What is required = Copy the result of filtering the entries below for lines that include the string "cortar".

Dataset entries =
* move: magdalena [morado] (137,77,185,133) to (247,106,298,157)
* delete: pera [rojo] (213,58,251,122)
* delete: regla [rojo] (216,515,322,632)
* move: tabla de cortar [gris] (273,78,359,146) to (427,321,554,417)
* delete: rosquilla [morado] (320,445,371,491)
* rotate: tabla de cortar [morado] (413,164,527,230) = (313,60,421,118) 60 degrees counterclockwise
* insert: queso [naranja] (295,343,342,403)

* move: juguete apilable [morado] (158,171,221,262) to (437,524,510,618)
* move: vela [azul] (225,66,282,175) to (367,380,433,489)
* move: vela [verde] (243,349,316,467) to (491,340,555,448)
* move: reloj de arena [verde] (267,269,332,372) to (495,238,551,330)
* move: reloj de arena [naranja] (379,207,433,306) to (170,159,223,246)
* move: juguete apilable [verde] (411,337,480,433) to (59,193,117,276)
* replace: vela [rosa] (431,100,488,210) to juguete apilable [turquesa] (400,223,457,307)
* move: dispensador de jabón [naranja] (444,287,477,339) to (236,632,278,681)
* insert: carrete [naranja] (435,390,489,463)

...

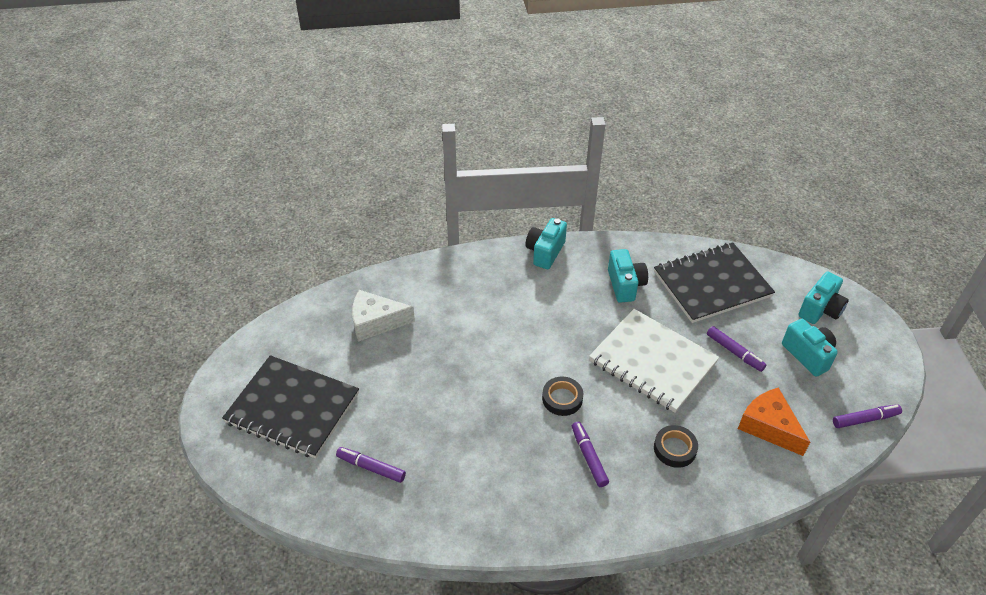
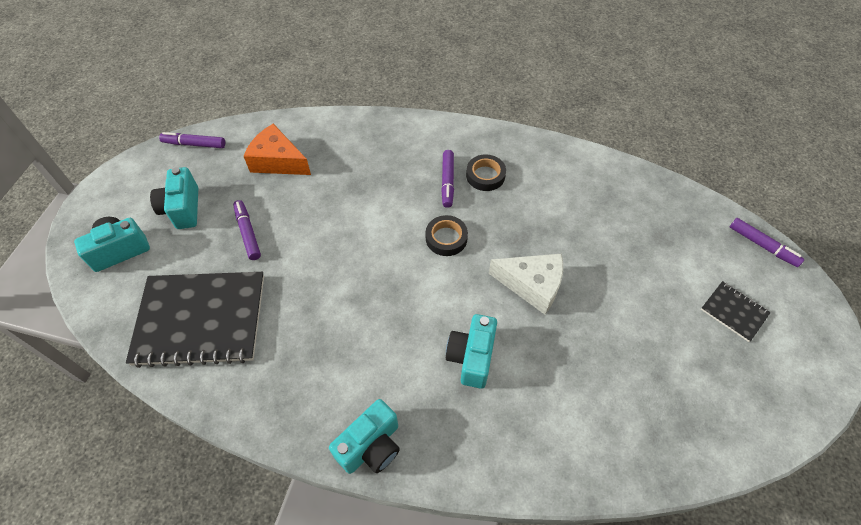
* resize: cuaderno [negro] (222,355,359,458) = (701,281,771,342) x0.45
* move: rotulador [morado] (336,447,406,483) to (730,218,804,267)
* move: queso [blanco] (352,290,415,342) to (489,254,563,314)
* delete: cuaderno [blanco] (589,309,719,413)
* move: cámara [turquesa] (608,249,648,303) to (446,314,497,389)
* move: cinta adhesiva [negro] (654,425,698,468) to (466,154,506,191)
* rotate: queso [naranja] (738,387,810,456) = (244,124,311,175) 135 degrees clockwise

Response =
* move: tabla de cortar [gris] (273,78,359,146) to (427,321,554,417)
* rotate: tabla de cortar [morado] (413,164,527,230) = (313,60,421,118) 60 degrees counterclockwise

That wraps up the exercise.